Exercise requirements: Retype everything from the first of the rows down to and including the line that contains "Transcribe the sheet", character for character.

Begin Data shown

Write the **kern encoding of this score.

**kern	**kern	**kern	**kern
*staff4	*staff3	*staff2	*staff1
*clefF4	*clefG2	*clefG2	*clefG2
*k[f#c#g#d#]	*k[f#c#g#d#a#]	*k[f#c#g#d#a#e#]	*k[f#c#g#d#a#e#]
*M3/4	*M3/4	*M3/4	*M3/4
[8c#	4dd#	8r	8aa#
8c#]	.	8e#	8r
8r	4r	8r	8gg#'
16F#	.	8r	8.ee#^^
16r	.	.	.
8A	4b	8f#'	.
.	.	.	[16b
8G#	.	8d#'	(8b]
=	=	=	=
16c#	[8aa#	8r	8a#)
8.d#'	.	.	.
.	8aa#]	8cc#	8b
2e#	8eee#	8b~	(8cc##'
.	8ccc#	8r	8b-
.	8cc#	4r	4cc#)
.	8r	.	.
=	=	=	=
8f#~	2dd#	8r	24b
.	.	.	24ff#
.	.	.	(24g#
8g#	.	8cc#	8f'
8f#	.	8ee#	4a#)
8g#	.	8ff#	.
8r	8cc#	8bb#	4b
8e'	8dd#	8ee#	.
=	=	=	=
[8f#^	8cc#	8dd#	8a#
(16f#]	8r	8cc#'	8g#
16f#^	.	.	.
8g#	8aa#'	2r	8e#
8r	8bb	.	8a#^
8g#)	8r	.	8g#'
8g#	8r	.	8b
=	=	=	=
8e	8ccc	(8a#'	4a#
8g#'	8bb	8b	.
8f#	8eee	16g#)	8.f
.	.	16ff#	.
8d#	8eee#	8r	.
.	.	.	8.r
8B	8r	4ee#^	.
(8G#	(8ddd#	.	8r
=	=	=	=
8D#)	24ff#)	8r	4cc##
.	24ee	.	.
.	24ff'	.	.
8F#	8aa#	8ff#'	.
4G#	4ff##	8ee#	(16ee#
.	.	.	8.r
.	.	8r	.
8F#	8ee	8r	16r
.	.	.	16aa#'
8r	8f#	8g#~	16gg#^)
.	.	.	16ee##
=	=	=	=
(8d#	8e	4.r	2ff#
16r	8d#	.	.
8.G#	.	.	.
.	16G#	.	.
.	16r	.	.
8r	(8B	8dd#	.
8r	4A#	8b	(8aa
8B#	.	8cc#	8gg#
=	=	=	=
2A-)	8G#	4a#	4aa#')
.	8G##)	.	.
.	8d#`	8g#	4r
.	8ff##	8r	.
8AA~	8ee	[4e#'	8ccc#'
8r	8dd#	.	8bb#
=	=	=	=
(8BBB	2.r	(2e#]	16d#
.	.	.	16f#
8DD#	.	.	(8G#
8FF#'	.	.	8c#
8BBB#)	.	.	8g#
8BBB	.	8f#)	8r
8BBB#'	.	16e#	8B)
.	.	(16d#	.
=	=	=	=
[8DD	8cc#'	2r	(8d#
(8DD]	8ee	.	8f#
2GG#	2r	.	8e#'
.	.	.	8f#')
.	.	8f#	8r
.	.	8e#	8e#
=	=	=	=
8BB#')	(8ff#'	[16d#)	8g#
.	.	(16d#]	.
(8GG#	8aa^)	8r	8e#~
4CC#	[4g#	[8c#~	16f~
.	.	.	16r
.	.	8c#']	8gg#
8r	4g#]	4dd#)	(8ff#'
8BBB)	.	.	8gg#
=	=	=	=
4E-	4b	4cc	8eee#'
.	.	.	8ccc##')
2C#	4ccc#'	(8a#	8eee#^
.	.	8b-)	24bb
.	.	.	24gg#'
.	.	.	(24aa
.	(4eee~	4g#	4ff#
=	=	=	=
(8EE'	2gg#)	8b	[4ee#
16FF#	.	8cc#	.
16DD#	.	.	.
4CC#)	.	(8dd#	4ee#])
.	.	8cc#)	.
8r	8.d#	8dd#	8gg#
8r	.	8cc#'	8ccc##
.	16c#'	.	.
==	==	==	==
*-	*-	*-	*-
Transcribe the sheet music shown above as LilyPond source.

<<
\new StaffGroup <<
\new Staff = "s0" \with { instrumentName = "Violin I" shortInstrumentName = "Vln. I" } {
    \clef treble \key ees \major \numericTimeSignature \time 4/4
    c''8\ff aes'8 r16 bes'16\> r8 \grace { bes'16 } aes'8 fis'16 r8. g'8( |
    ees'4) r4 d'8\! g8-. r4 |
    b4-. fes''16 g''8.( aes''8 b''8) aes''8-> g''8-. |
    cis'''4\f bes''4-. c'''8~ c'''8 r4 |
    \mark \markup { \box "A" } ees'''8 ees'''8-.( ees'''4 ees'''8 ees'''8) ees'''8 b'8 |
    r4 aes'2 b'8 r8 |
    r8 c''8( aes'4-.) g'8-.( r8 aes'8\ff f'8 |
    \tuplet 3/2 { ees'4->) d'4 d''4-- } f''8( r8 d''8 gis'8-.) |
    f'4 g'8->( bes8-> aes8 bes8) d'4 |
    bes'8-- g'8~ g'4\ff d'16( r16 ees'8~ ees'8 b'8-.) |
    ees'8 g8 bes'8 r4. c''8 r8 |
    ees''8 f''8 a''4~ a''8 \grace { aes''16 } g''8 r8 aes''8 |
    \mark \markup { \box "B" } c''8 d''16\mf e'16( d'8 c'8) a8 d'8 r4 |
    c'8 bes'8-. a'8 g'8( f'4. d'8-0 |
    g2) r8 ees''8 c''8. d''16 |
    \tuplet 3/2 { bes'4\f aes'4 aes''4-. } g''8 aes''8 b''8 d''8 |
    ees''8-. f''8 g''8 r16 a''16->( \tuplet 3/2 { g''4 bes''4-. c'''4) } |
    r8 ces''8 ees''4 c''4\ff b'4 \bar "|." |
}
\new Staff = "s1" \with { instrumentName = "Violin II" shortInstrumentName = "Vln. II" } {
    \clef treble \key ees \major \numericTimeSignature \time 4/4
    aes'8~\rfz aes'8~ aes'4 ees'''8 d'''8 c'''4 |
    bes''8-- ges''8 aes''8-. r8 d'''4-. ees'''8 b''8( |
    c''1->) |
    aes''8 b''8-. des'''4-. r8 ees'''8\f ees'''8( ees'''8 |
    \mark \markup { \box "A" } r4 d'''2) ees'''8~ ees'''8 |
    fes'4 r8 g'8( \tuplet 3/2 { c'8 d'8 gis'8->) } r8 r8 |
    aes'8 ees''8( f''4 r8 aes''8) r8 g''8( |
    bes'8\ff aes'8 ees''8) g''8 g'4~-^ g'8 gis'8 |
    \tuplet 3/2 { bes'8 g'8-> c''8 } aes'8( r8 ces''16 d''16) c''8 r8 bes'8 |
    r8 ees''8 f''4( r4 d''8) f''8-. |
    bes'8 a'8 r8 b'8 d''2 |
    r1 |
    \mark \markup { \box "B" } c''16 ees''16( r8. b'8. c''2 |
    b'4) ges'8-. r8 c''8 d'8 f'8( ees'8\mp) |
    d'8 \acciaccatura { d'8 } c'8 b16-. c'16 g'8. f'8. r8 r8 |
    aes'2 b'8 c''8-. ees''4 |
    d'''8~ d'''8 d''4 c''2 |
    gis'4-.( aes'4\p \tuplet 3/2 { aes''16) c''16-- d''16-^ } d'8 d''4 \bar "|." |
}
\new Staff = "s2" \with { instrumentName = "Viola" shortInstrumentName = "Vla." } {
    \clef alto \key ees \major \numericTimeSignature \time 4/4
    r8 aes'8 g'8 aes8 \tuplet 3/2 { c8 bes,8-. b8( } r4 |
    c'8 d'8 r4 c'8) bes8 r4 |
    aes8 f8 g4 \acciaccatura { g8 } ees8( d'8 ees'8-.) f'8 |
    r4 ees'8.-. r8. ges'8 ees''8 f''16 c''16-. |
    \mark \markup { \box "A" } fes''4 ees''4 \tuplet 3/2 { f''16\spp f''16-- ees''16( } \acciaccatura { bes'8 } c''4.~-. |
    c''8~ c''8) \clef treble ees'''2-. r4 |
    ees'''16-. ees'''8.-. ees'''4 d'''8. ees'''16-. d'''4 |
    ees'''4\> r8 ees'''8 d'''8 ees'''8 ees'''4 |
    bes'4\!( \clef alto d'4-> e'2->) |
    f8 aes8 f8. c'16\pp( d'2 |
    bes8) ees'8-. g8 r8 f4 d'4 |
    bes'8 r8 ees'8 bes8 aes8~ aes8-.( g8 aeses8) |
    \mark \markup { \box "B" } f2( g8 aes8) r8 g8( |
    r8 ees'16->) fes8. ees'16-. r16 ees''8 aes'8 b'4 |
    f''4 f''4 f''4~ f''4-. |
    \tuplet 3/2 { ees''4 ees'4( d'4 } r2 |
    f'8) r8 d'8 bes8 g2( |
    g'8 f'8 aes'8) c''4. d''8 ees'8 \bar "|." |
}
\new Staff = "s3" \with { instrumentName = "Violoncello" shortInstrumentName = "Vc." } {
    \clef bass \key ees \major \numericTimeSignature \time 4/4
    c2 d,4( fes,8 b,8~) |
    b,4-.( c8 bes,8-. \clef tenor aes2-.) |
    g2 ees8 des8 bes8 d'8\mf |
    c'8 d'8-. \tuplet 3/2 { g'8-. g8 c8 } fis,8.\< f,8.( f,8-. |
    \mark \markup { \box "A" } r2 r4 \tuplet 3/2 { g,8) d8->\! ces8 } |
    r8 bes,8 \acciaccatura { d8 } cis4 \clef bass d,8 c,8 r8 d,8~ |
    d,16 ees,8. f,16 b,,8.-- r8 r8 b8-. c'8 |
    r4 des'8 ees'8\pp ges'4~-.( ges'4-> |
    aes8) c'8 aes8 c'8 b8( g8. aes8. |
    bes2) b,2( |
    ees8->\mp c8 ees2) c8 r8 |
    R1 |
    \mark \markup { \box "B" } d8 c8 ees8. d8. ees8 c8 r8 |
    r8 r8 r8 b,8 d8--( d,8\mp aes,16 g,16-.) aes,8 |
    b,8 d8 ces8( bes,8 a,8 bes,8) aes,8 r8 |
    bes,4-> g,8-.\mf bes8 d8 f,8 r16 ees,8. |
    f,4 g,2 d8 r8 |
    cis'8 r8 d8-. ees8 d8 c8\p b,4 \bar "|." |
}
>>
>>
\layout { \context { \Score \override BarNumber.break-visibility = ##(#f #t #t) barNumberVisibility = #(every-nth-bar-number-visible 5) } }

End Data shown

Task answer:
Write the **kern encoding of this score.

**kern	**kern	**kern	**kern
*staff4	*staff3	*staff2	*staff1
*clefF4	*clefG2	*clefG2	*clefG2
*k[f#c#g#d#]	*k[f#c#g#d#a#]	*k[f#c#g#d#a#e#]	*k[f#c#g#d#a#e#]
*M3/4	*M3/4	*M3/4	*M3/4
[8c#	4dd#	8r	8aa#
8c#]	.	8e#	8r
8r	4r	8r	8gg#'
16F#	.	8r	8.ee#^^
16r	.	.	.
8A	4b	8f#'	.
.	.	.	[16b
8G#	.	8d#'	(8b]
=	=	=	=
16c#	[8aa#	8r	8a#)
8.d#'	.	.	.
.	8aa#]	8cc#	8b
2e#	8eee#	8b~	(8cc##'
.	8ccc#	8r	8b-
.	8cc#	4r	4cc#)
.	8r	.	.
=	=	=	=
8f#~	2dd#	8r	24b
.	.	.	24ff#
.	.	.	(24g#
8g#	.	8cc#	8f'
8f#	.	8ee#	4a#)
8g#	.	8ff#	.
8r	8cc#	8bb#	4b
8e'	8dd#	8ee#	.
=	=	=	=
[8f#^	8cc#	8dd#	8a#
(16f#]	8r	8cc#'	8g#
16f#^	.	.	.
8g#	8aa#'	2r	8e#
8r	8bb	.	8a#^
8g#)	8r	.	8g#'
8g#	8r	.	8b
=	=	=	=
8e	8ccc	(8a#'	4a#
8g#'	8bb	8b	.
8f#	8eee	16g#)	8.f
.	.	16ff#	.
8d#	8eee#	8r	.
.	.	.	8.r
8B	8r	4ee#^	.
(8G#	(8ddd#	.	8r
=	=	=	=
8D#)	24ff#)	8r	4cc##
.	24ee	.	.
.	24ff'	.	.
8F#	8aa#	8ff#'	.
4G#	4ff##	8ee#	(16ee#
.	.	.	8.r
.	.	8r	.
8F#	8ee	8r	16r
.	.	.	16aa#'
8r	8f#	8g#~	16gg#^)
.	.	.	16ee##
=	=	=	=
(8d#	8e	4.r	2ff#
16r	8d#	.	.
8.G#	.	.	.
.	16G#	.	.
.	16r	.	.
8r	(8B	8dd#	.
8r	4A#	8b	(8aa
8B#	.	8cc#	8gg#
=	=	=	=
2A-)	8G#	4a#	4aa#')
.	8G##)	.	.
.	8d#`	8g#	4r
.	8ff##	8r	.
8AA~	8ee	[4e#'	8ccc#'
8r	8dd#	.	8bb#
=	=	=	=
(8BBB	2.r	(2e#]	16d#
.	.	.	16f#
8DD#	.	.	(8G#
8FF#'	.	.	8c#
8BBB#)	.	.	8g#
8BBB	.	8f#)	8r
8BBB#'	.	16e#	8B)
.	.	(16d#	.
=	=	=	=
[8DD	8cc#'	2r	(8d#
(8DD]	8ee	.	8f#
2GG#	2r	.	8e#'
.	.	.	8f#')
.	.	8f#	8r
.	.	8e#	8e#
=	=	=	=
8BB#')	(8ff#'	[16d#)	8g#
.	.	(16d#]	.
(8GG#	8aa^)	8r	8e#~
4CC#	[4g#	[8c#~	16f~
.	.	.	16r
.	.	8c#']	8gg#
8r	4g#]	4dd#)	(8ff#'
8BBB)	.	.	8gg#
=	=	=	=
4E-	4b	4cc	8eee#'
.	.	.	8ccc##')
2C#	4ccc#'	(8a#	8eee#^
.	.	8b-)	24bb
.	.	.	24gg#'
.	.	.	(24aa
.	(4eee~	4g#	4ff#
=	=	=	=
(8EE'	2gg#)	8b	[4ee#
16FF#	.	8cc#	.
16DD#	.	.	.
4CC#)	.	(8dd#	4ee#])
.	.	8cc#)	.
8r	8.d#	8dd#	8gg#
8r	.	8cc#'	8ccc##
.	16c#'	.	.
==	==	==	==
*-	*-	*-	*-
Transcribe the sheet music shown above as LilyPond source.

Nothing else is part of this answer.